▶ WHAT TO DO
Read through the listing below and return only the lines containing "blue".

▶ MATERIAL PROVIDED

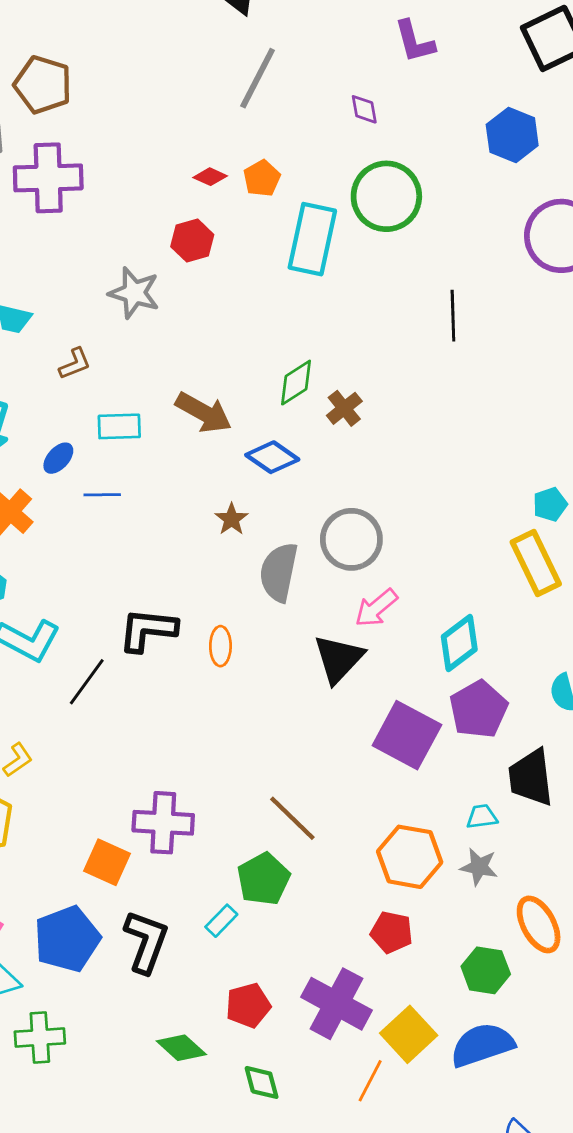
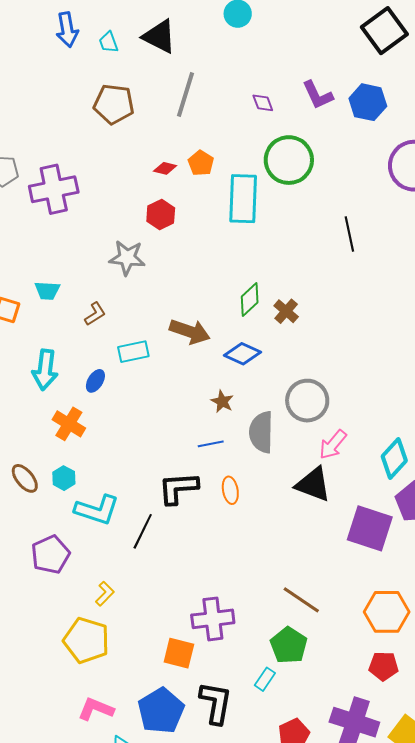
purple L-shape: (414, 41) -> (318, 95), moved
brown pentagon: (43, 85) -> (114, 104), moved
blue line: (102, 495) -> (211, 444), moved
black triangle: (339, 659) -> (313, 484), turned -42

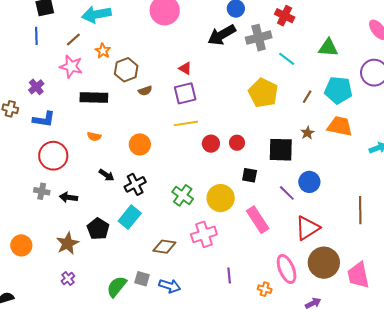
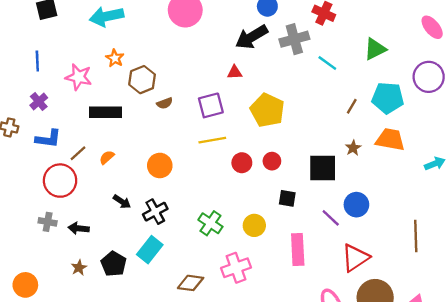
blue line: (36, 36) -> (37, 61), moved
brown line: (73, 39) -> (78, 153), moved
green triangle: (328, 48) -> (375, 49), turned -30
red triangle: (185, 68) -> (235, 72), moved, turned -32
yellow pentagon: (263, 93) -> (267, 110), moved
orange semicircle: (94, 136) -> (107, 157), turned 128
yellow circle: (221, 198) -> (254, 225), size x0.7
pink rectangle: (258, 220) -> (298, 250), turned 32
brown star: (67, 243) -> (79, 268), moved, size x0.6

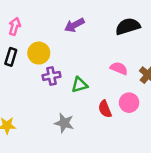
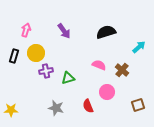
purple arrow: (74, 25) -> (64, 31), turned -98
pink arrow: (15, 26) -> (26, 30), moved
red semicircle: (105, 109) -> (88, 106), moved

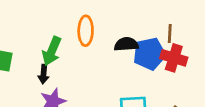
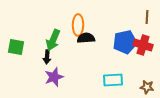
brown line: (170, 33) -> (147, 17), moved
black semicircle: (126, 44) -> (86, 38), moved

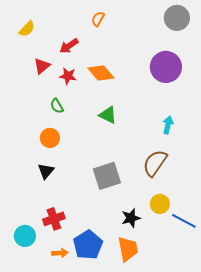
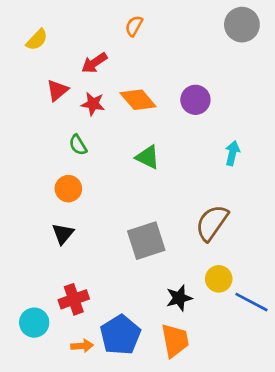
purple circle: (166, 67) -> (195, 100), moved, size x0.7
cyan arrow: (168, 125) -> (232, 153), moved

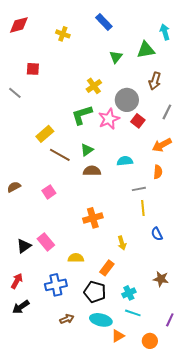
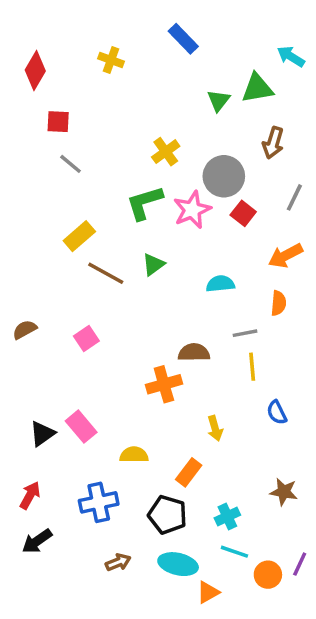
red diamond: (19, 25) -> (35, 71), moved, turned -45
cyan arrow: (165, 32) -> (291, 56), turned -42
green triangle: (116, 57) -> (219, 100), moved
gray line: (15, 93) -> (70, 164), moved
brown semicircle: (92, 171) -> (194, 353), moved
orange circle: (150, 341) -> (268, 575), moved

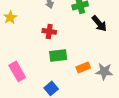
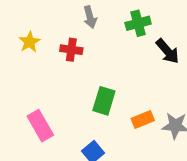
red cross: (49, 31) -> (71, 50), moved
green rectangle: (58, 55) -> (104, 101), turned -66

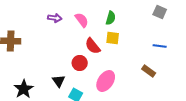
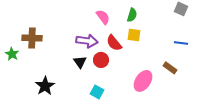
purple arrow: (55, 18) -> (87, 41), moved, size x1.5
black triangle: (59, 81) -> (80, 62), moved
pink ellipse: (106, 81) -> (143, 81), moved

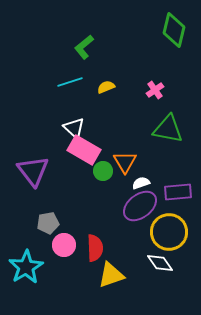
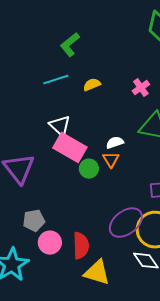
orange triangle: (125, 162) -> (111, 160), size x0.7
white semicircle: (141, 183) -> (115, 143), moved
purple ellipse: (140, 206) -> (126, 223), moved
yellow triangle: (111, 275) -> (97, 273), turned 36

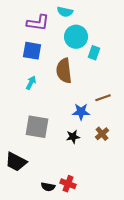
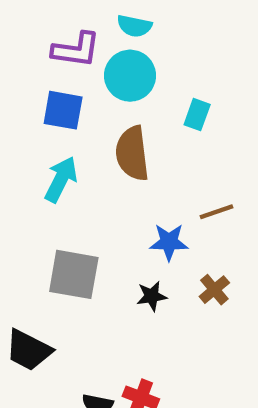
cyan circle: (76, 37) -> (130, 76), moved
cyan arrow: (31, 83) -> (61, 179), size x1.5

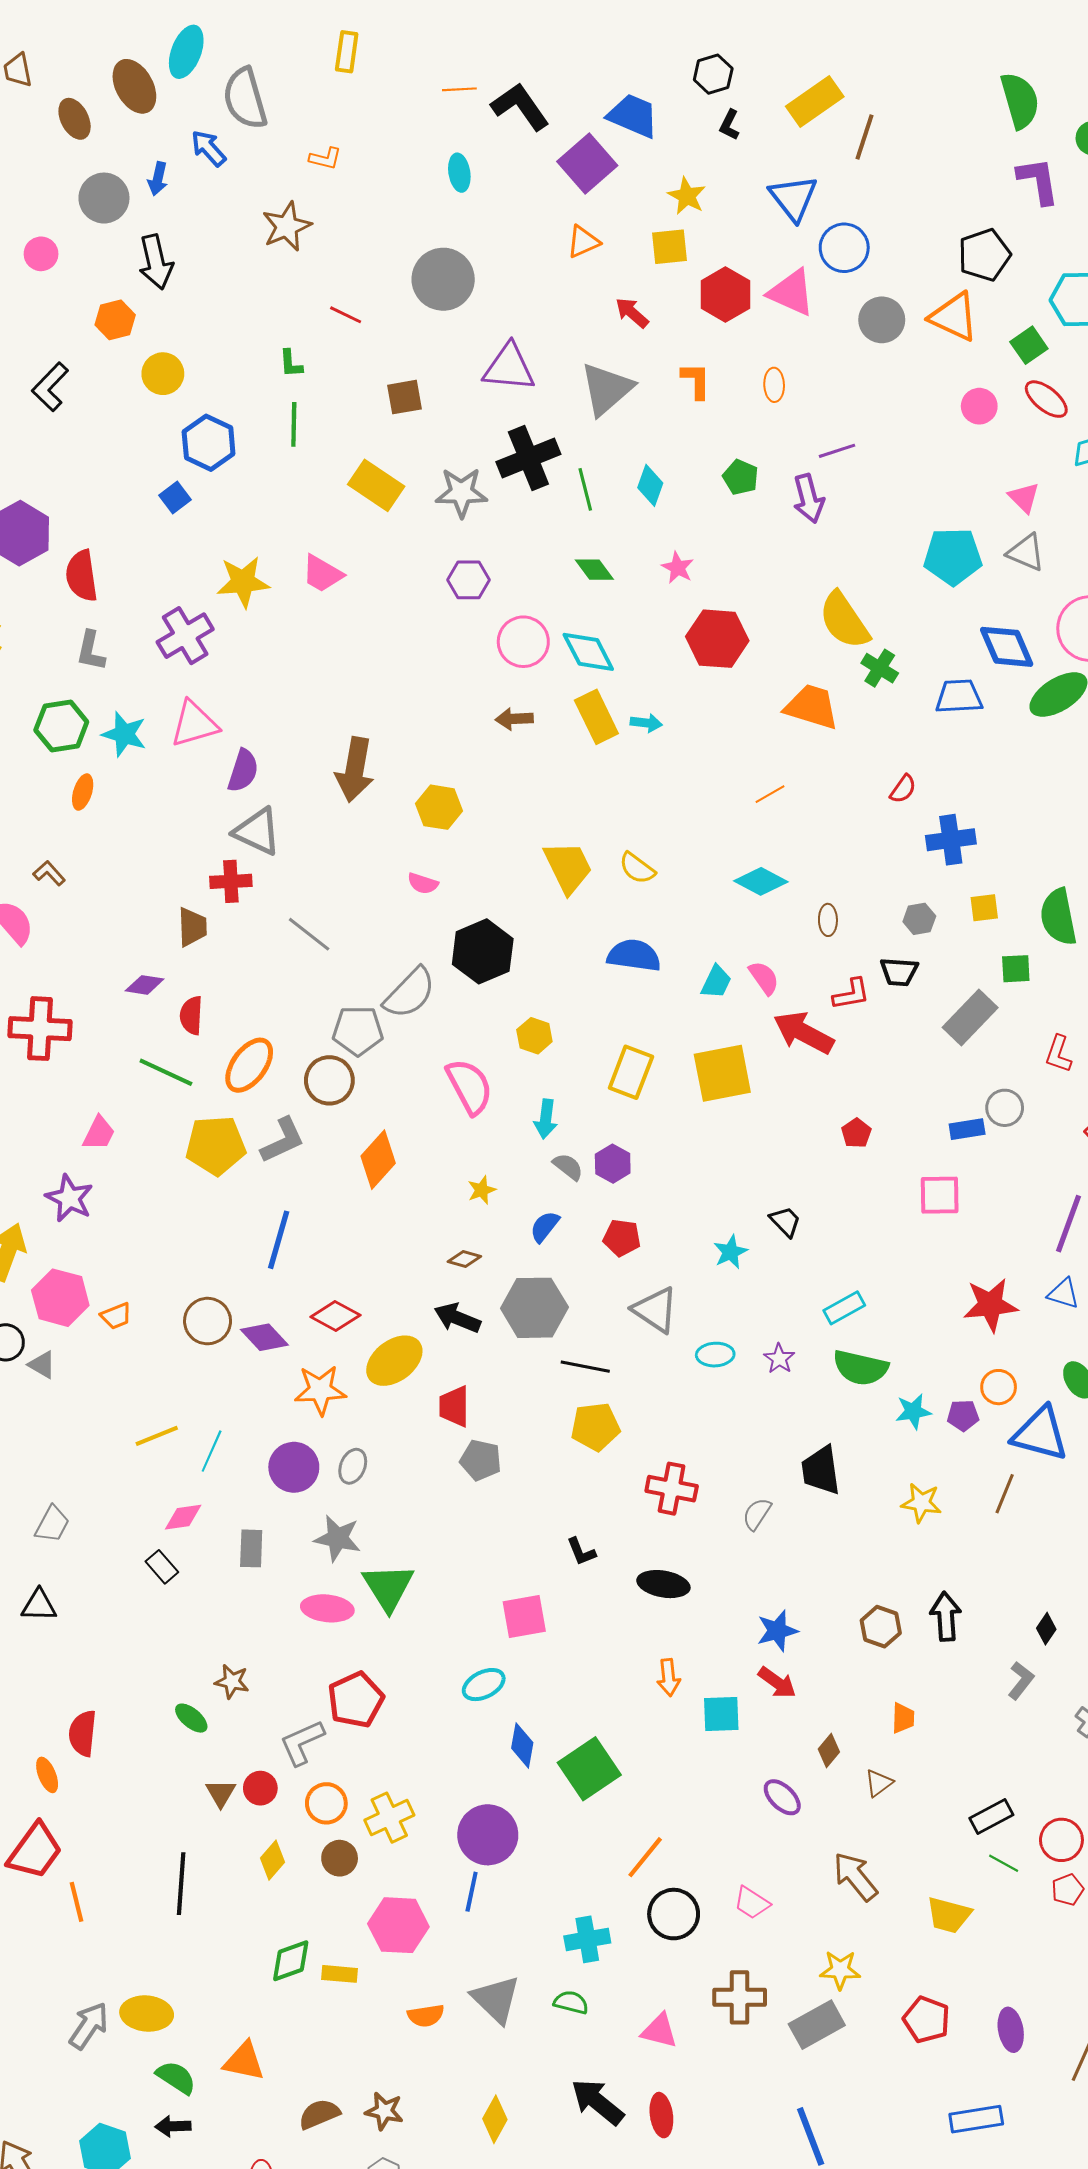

▶ RESPONSE TO THIS TASK
blue line: (102, 495) -> (211, 444), moved
blue line: (36, 36) -> (37, 61), moved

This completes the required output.